== ASSIGNMENT ==
After finding the line containing "pink arrow: (491, 427) -> (568, 289), moved" below, please output that line and each following one through the line containing "blue semicircle: (332, 928)", exactly as written.

RECORD EXTRACTS START

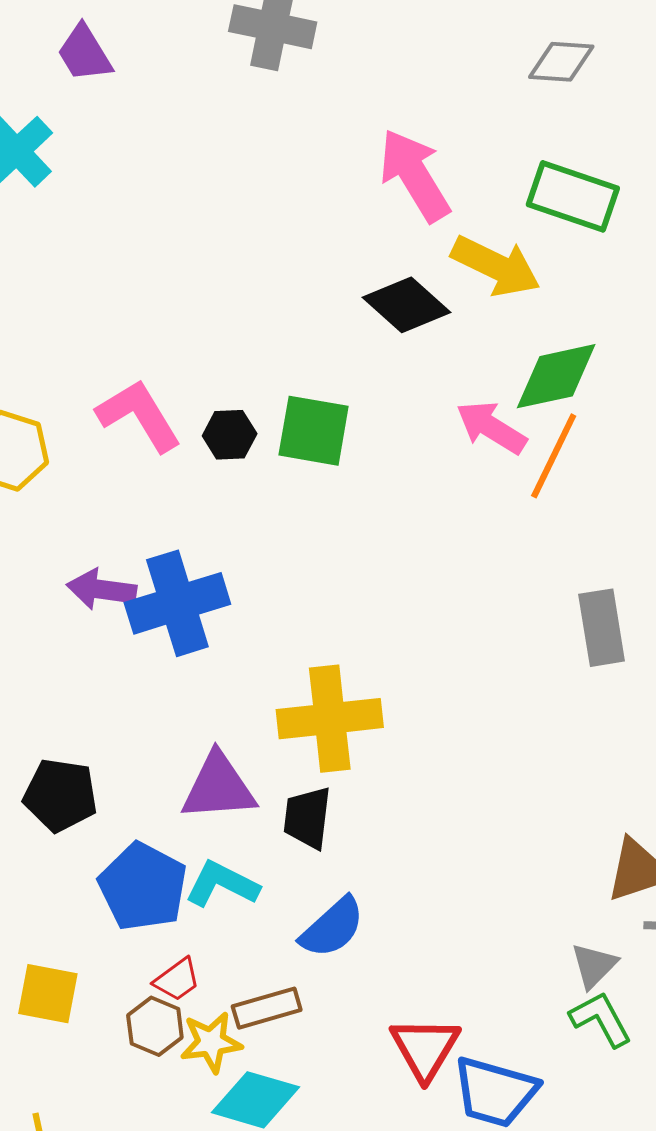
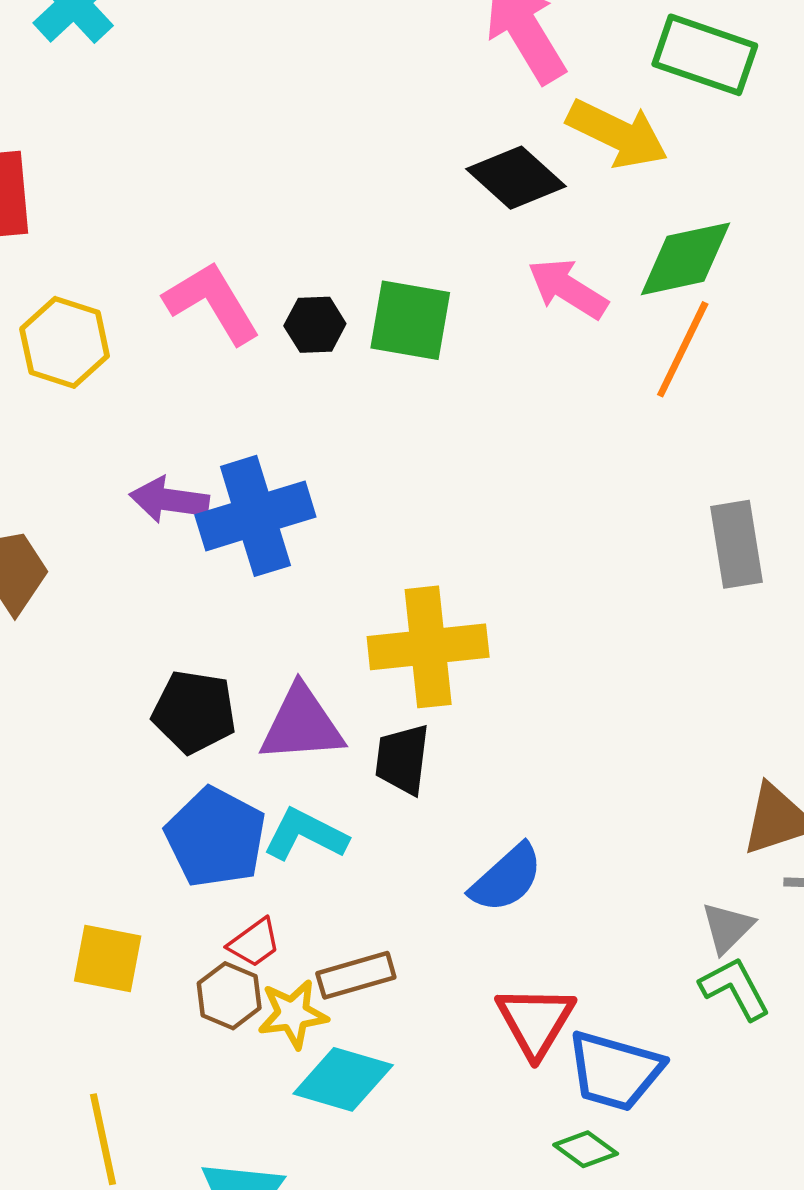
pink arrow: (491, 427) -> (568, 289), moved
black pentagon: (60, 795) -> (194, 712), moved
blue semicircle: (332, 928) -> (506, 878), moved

RECORD EXTRACTS END
RECORD EXTRACTS START

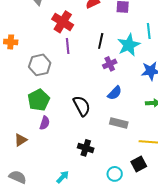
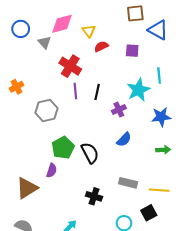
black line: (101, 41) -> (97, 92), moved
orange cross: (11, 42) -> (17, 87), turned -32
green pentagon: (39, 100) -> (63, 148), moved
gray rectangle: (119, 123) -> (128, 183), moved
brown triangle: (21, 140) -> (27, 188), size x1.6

RECORD EXTRACTS END

== EXERCISE ANSWER ==
pink arrow: (491, 427) -> (568, 289), moved
black pentagon: (60, 795) -> (194, 712), moved
blue semicircle: (332, 928) -> (506, 878), moved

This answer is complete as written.